■ Content revision data ■
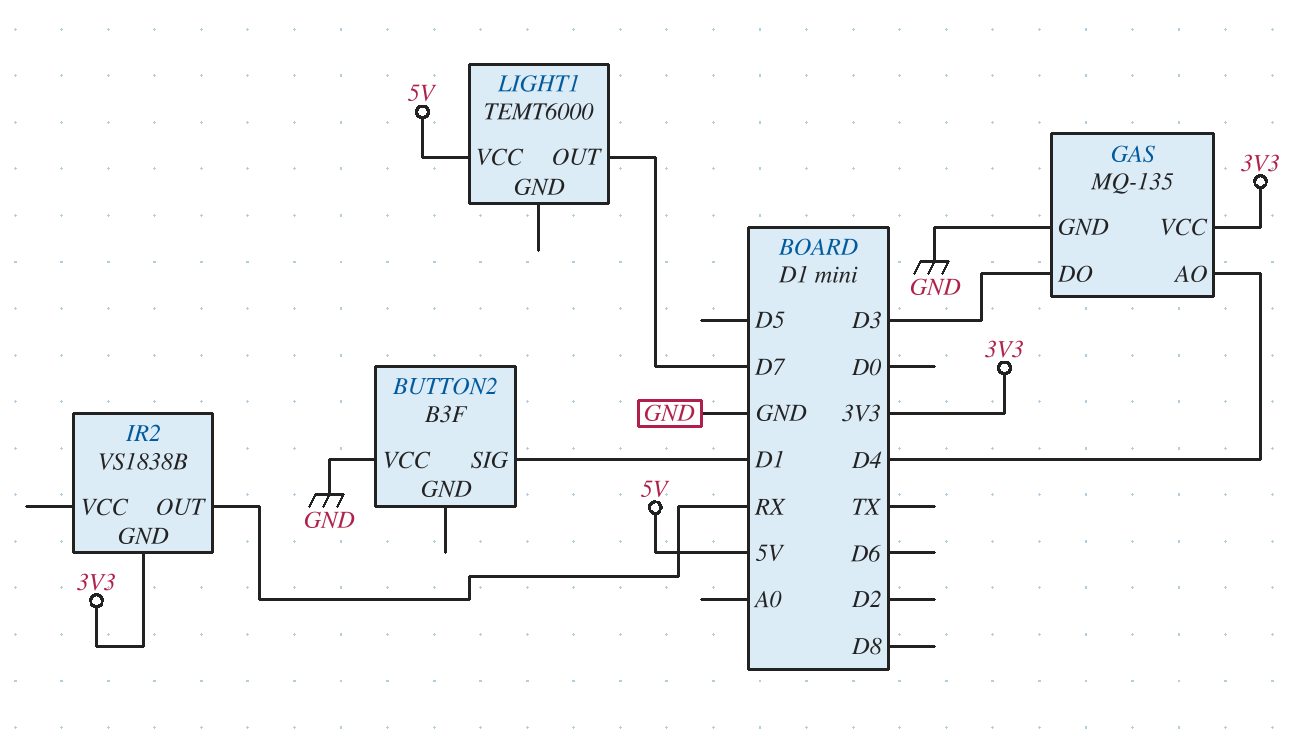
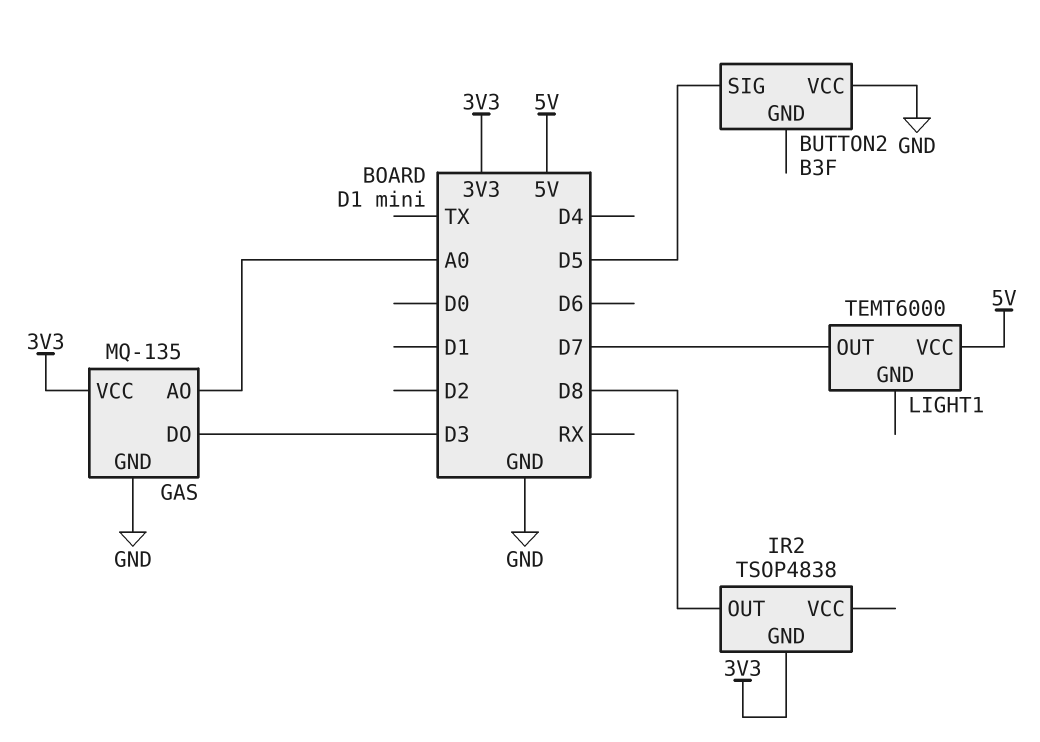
BUTTON2 pin SIG: D1 -> D5
GAS pin AO: D4 -> A0
IR2: VS1838B -> TSOP4838
IR2 pin OUT: RX -> D8

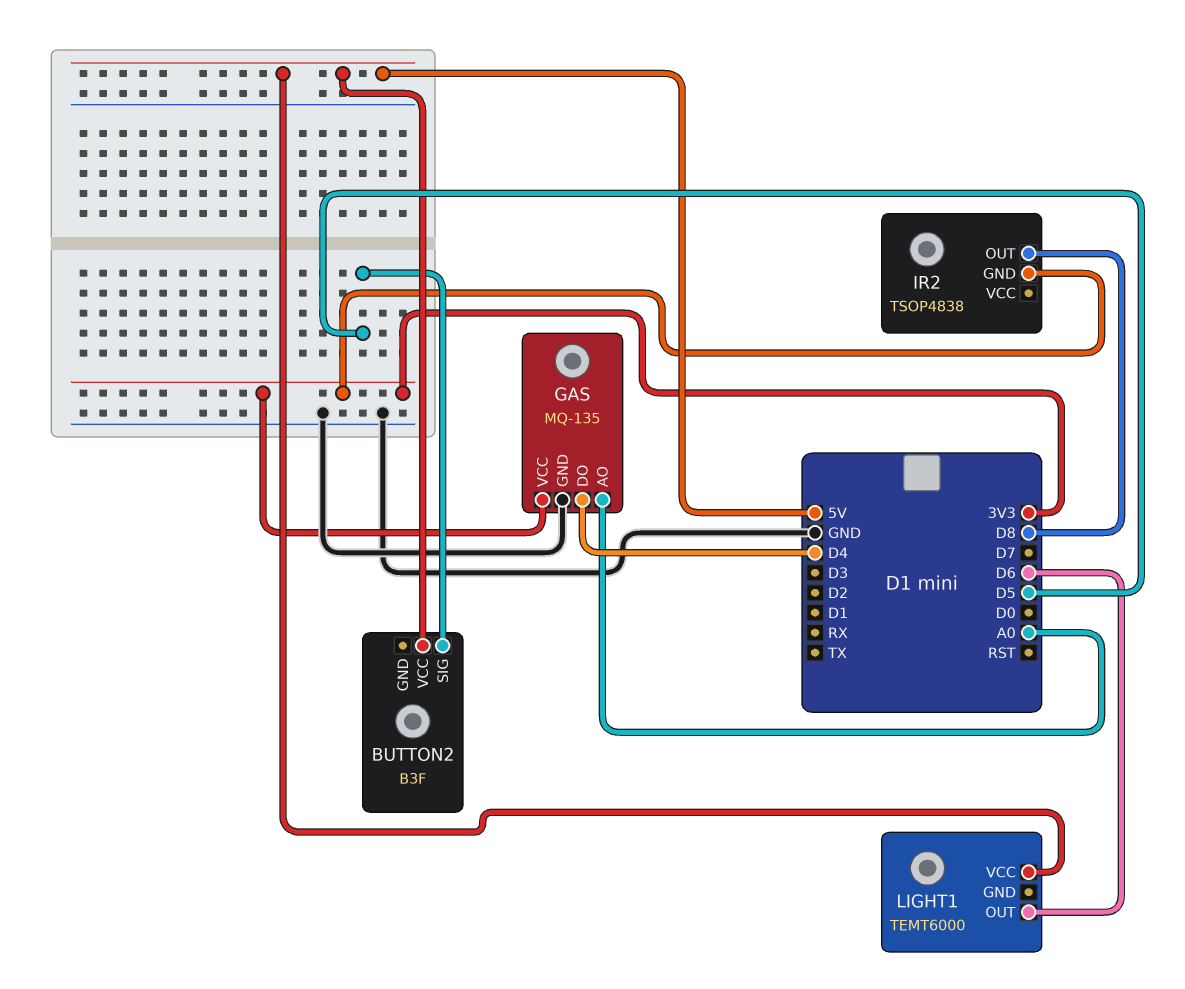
BUTTON2 pin VCC: GND -> 5V
GAS pin DO: D3 -> D4
LIGHT1 pin OUT: D7 -> D6

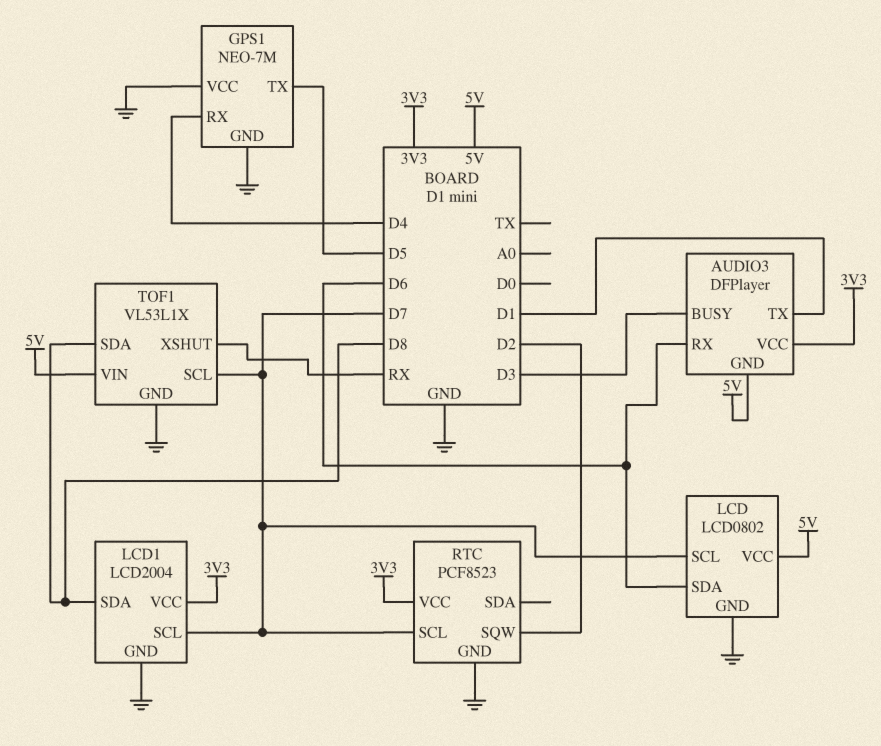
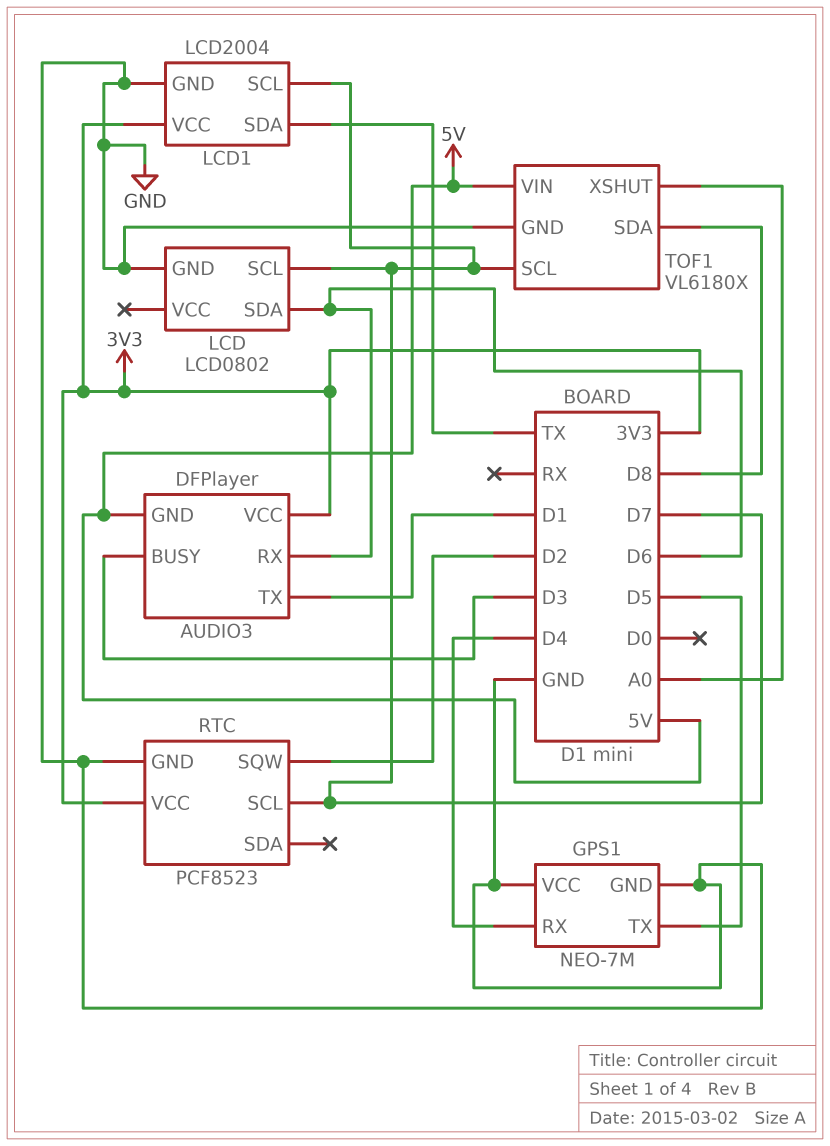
LCD pin VCC: 5V -> none
LCD1 pin SDA: D8 -> TX
TOF1: VL53L1X -> VL6180X
TOF1 pin XSHUT: RX -> A0

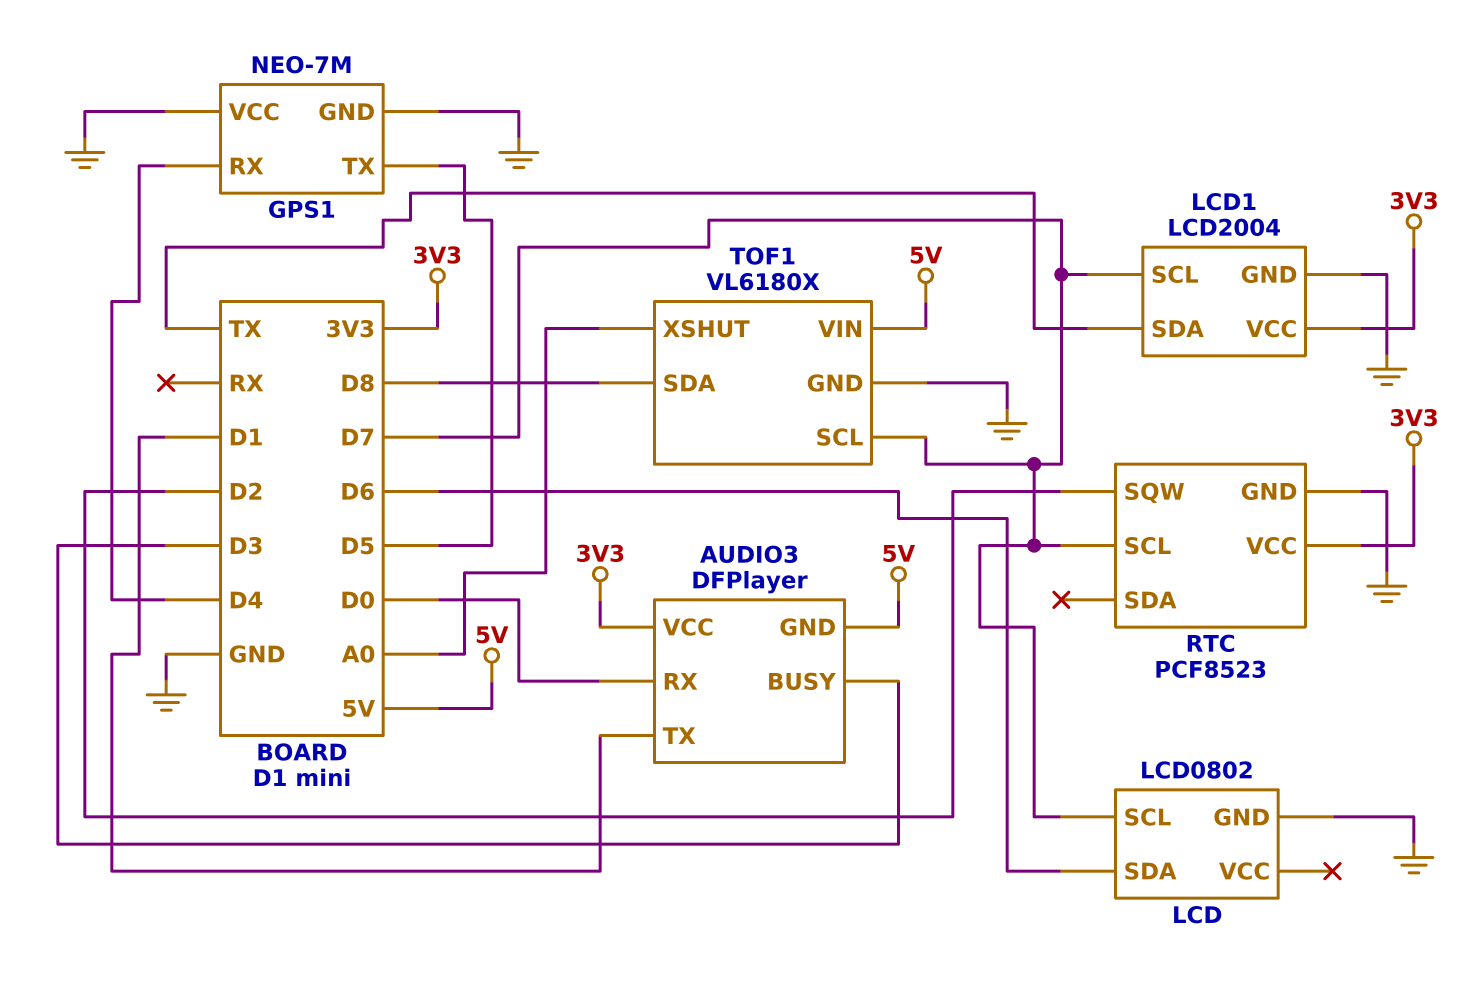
AUDIO3 pin RX: D6 -> D0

■ Activity ■
The expected output is the full data above, reproduced exactly with no images.

■ Your response ■
BUTTON2 pin SIG: D1 -> D5
GAS pin AO: D4 -> A0
IR2: VS1838B -> TSOP4838
IR2 pin OUT: RX -> D8

BUTTON2 pin VCC: GND -> 5V
GAS pin DO: D3 -> D4
LIGHT1 pin OUT: D7 -> D6

LCD pin VCC: 5V -> none
LCD1 pin SDA: D8 -> TX
TOF1: VL53L1X -> VL6180X
TOF1 pin XSHUT: RX -> A0

AUDIO3 pin RX: D6 -> D0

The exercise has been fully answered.